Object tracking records
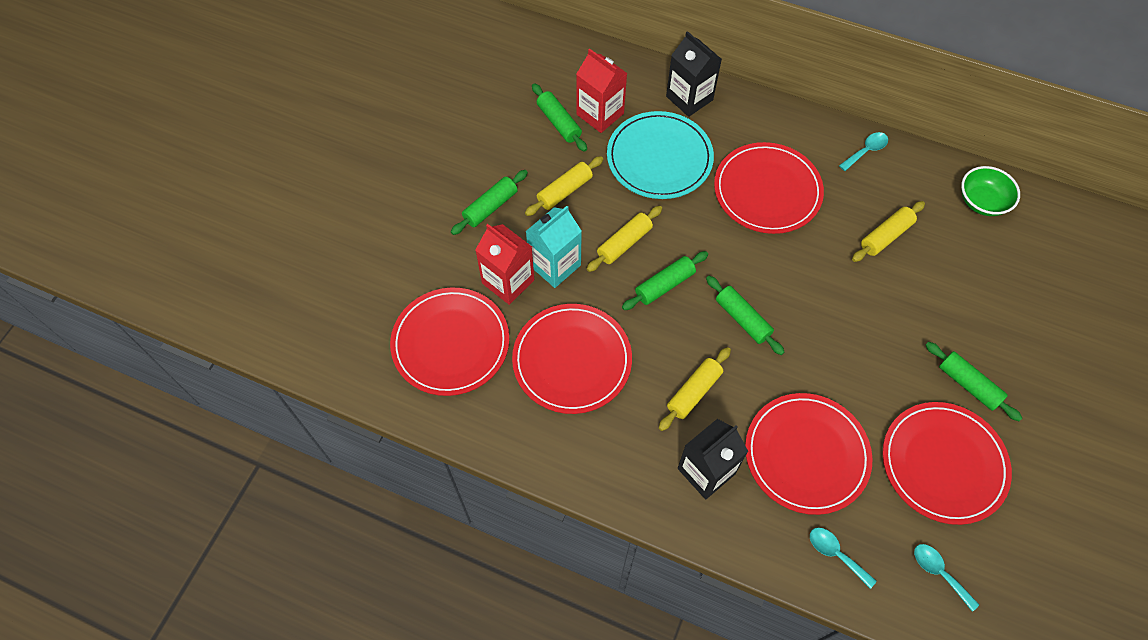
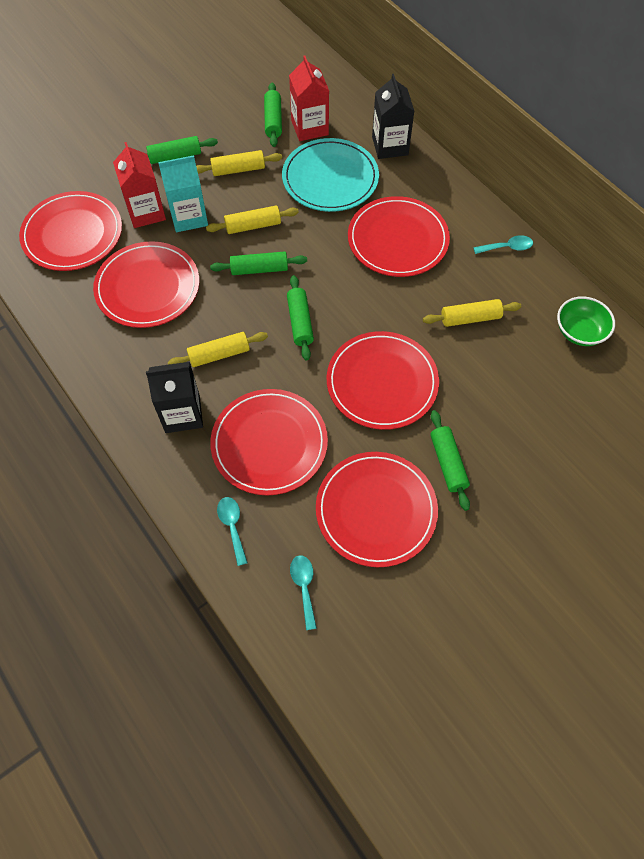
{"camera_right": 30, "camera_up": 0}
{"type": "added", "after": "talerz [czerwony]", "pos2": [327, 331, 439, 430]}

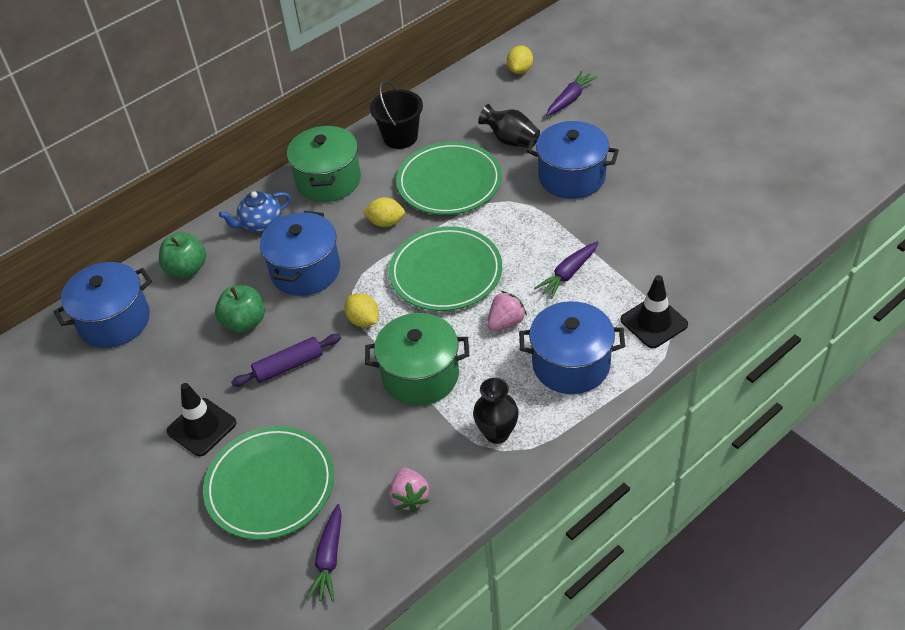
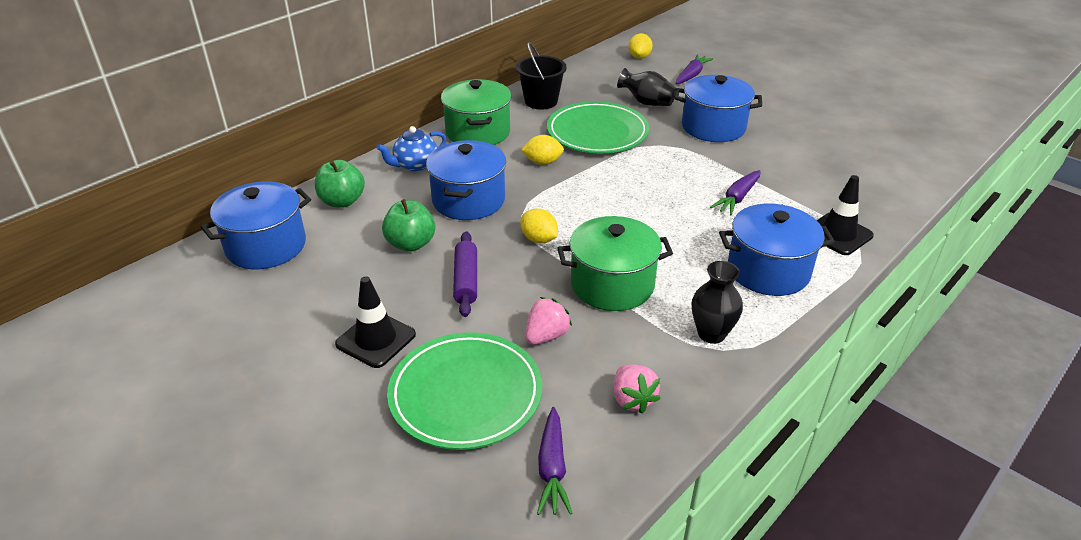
{"camera_right": -10, "camera_up": -10}
{"type": "removed", "before": "talerz [zielony]", "pos1": [389, 226, 502, 311]}
{"type": "moved", "before": "truskawka [różowy]", "pos1": [487, 291, 527, 331], "pos2": [525, 297, 572, 345]}
{"type": "turned", "before": "wałek do ciasta [fioletowy]", "pos1": [231, 334, 341, 386], "pos2": [453, 232, 477, 317], "turn": -60}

» **DIRECTIONS FOR THIS TASK**
The lines you return should be those above that contain the word "before", every one of them.

» **EXPECTED OUTPUT**
{"type": "removed", "before": "talerz [zielony]", "pos1": [389, 226, 502, 311]}
{"type": "moved", "before": "truskawka [różowy]", "pos1": [487, 291, 527, 331], "pos2": [525, 297, 572, 345]}
{"type": "turned", "before": "wałek do ciasta [fioletowy]", "pos1": [231, 334, 341, 386], "pos2": [453, 232, 477, 317], "turn": -60}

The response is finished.